::: Input records

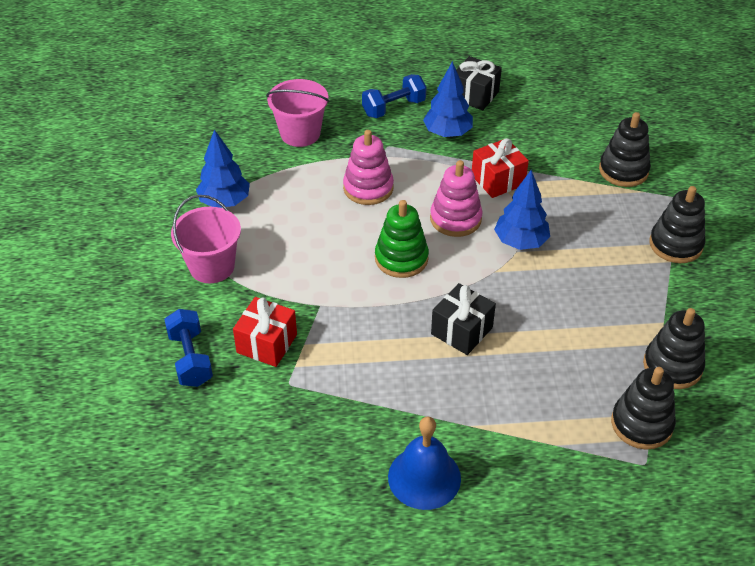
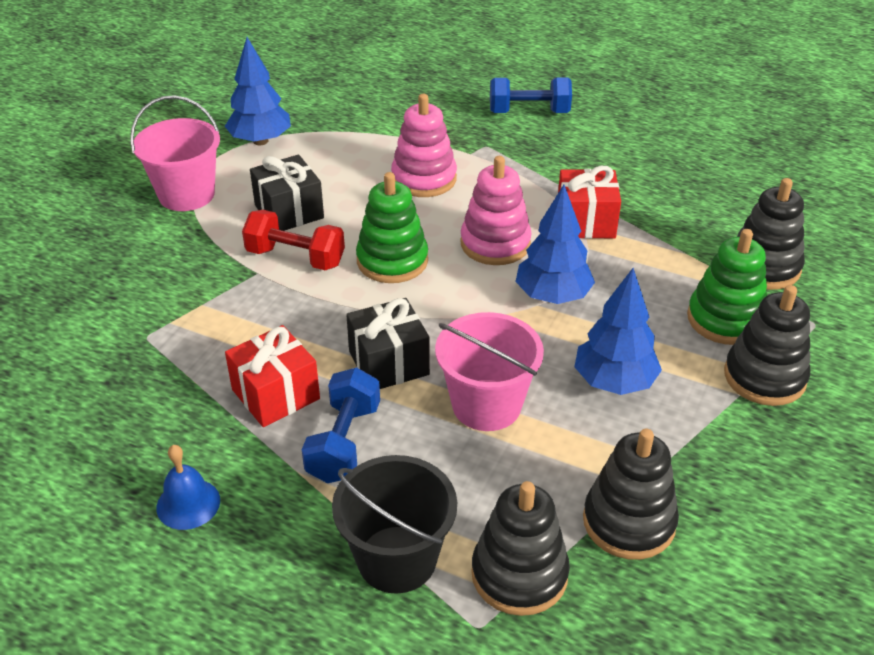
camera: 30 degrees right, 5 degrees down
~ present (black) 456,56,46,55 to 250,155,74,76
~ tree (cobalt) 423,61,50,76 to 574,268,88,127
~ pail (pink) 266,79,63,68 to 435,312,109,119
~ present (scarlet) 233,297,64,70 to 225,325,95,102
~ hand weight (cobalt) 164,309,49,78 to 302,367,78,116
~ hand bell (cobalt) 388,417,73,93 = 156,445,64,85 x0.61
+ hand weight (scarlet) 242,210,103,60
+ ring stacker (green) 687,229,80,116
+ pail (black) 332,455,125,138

::::::

* What you are asked to do *
Output each record verbatim, but skip anything that is a picture.

* Solution to this exercise *
camera: 30 degrees right, 5 degrees down
~ present (black) 456,56,46,55 to 250,155,74,76
~ tree (cobalt) 423,61,50,76 to 574,268,88,127
~ pail (pink) 266,79,63,68 to 435,312,109,119
~ present (scarlet) 233,297,64,70 to 225,325,95,102
~ hand weight (cobalt) 164,309,49,78 to 302,367,78,116
~ hand bell (cobalt) 388,417,73,93 = 156,445,64,85 x0.61
+ hand weight (scarlet) 242,210,103,60
+ ring stacker (green) 687,229,80,116
+ pail (black) 332,455,125,138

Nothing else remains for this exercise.